The lines to return are the one containing "J201 pin 2: N_3 -> N_7" and all that follow it in the entries below, duplicated exactly and nothing else.

::::

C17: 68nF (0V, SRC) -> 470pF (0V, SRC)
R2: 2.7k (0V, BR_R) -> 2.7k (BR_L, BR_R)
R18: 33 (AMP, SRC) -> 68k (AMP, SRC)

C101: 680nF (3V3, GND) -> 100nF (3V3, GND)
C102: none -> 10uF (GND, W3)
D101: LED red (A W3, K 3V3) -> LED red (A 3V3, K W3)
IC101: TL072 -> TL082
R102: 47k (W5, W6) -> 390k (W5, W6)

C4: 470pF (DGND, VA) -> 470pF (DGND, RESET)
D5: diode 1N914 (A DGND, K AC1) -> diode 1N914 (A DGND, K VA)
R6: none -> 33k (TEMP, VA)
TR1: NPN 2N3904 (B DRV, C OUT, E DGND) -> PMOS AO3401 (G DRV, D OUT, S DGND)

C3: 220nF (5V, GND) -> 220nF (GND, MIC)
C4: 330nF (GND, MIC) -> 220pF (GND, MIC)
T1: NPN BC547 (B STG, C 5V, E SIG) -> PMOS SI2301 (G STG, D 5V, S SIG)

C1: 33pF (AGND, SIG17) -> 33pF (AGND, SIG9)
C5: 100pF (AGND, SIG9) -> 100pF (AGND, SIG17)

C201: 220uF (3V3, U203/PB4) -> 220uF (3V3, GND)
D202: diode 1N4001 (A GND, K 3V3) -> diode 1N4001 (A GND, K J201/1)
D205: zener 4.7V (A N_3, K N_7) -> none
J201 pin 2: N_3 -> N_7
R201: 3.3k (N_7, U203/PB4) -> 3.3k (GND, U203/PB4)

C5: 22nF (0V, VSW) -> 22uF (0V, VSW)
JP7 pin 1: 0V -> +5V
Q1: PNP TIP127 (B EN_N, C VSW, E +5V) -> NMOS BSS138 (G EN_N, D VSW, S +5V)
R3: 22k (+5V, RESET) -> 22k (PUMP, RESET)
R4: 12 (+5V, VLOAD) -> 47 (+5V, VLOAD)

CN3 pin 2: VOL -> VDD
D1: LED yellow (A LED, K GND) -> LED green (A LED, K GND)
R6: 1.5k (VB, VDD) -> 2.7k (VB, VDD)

::::

Expected output:
J201 pin 2: N_3 -> N_7
R201: 3.3k (N_7, U203/PB4) -> 3.3k (GND, U203/PB4)

C5: 22nF (0V, VSW) -> 22uF (0V, VSW)
JP7 pin 1: 0V -> +5V
Q1: PNP TIP127 (B EN_N, C VSW, E +5V) -> NMOS BSS138 (G EN_N, D VSW, S +5V)
R3: 22k (+5V, RESET) -> 22k (PUMP, RESET)
R4: 12 (+5V, VLOAD) -> 47 (+5V, VLOAD)

CN3 pin 2: VOL -> VDD
D1: LED yellow (A LED, K GND) -> LED green (A LED, K GND)
R6: 1.5k (VB, VDD) -> 2.7k (VB, VDD)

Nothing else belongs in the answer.